== Segment start ==
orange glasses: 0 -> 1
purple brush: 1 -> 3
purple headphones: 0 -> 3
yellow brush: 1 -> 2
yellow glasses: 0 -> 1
== Segment end ==
== Segment start ==
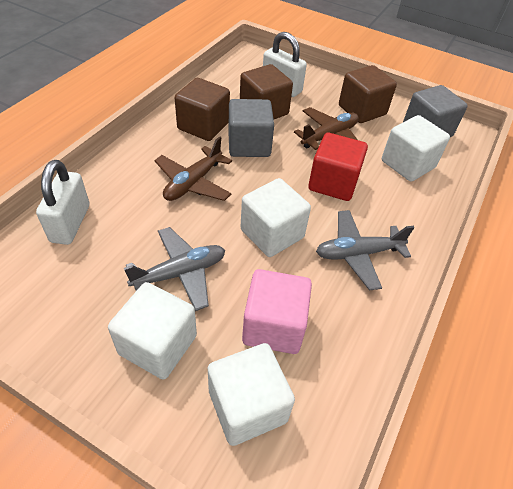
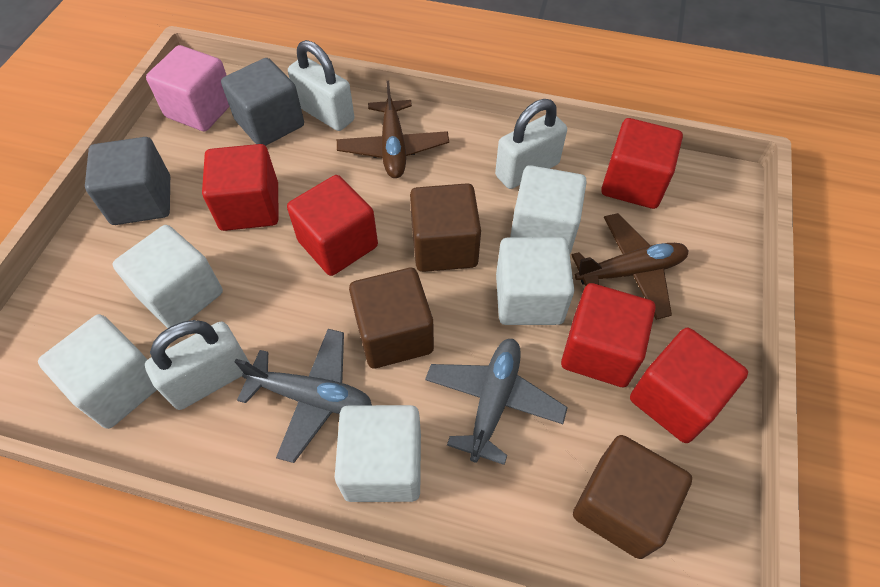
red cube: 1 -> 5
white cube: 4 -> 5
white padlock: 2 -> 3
== Segment end ==
== Segment start ==
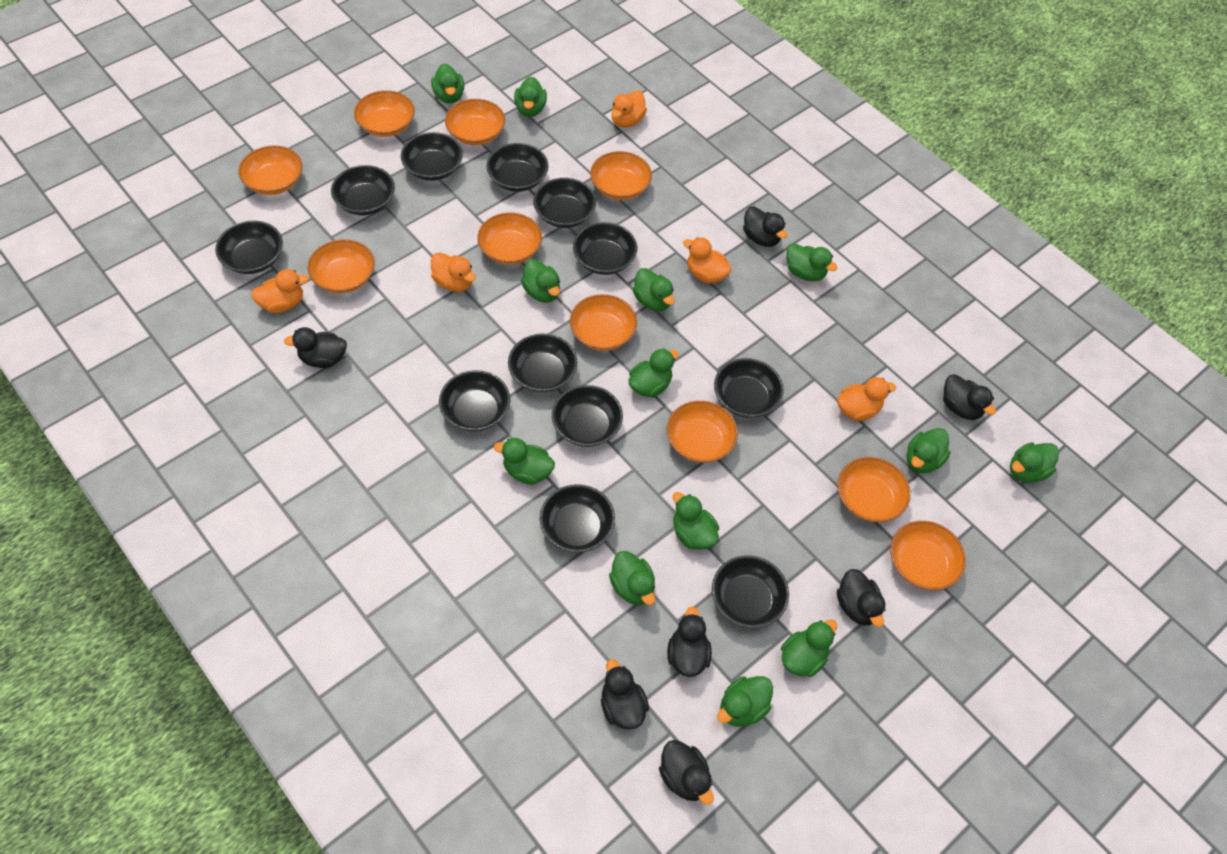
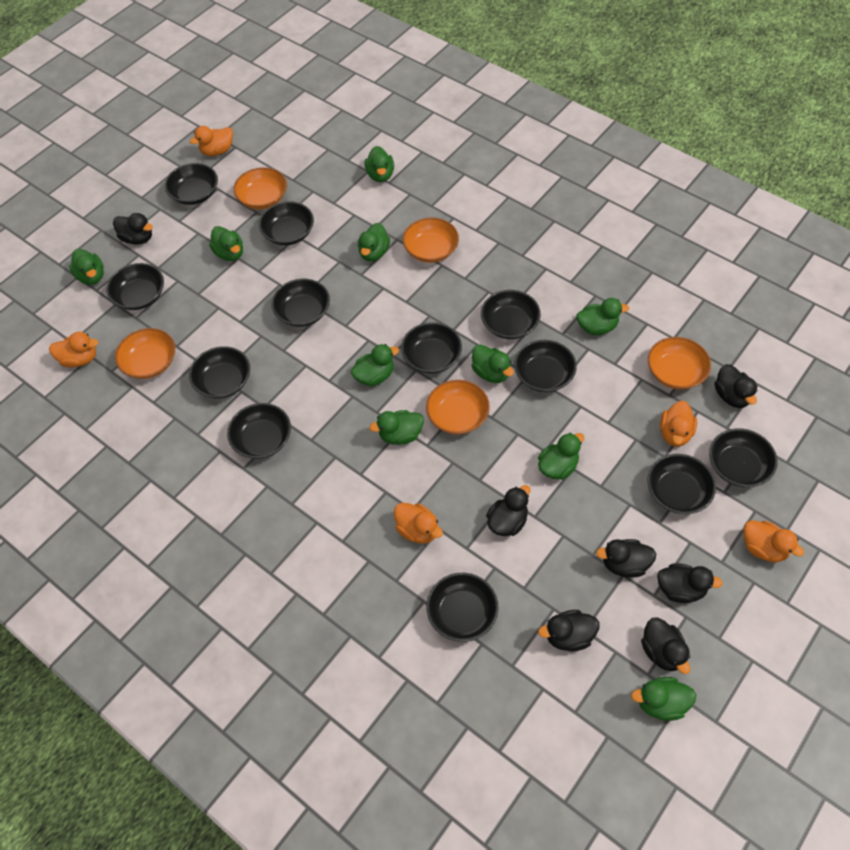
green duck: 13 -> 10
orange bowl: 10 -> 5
== Segment end ==
*Problem to solve*. In the entries above, please find the line with "orange glasses: 0 -> 1" and the line with "yellow glasses: 0 -> 1", then write out exactly those two lines and every line between them, and nothing more.

*Answer box*.
orange glasses: 0 -> 1
purple brush: 1 -> 3
purple headphones: 0 -> 3
yellow brush: 1 -> 2
yellow glasses: 0 -> 1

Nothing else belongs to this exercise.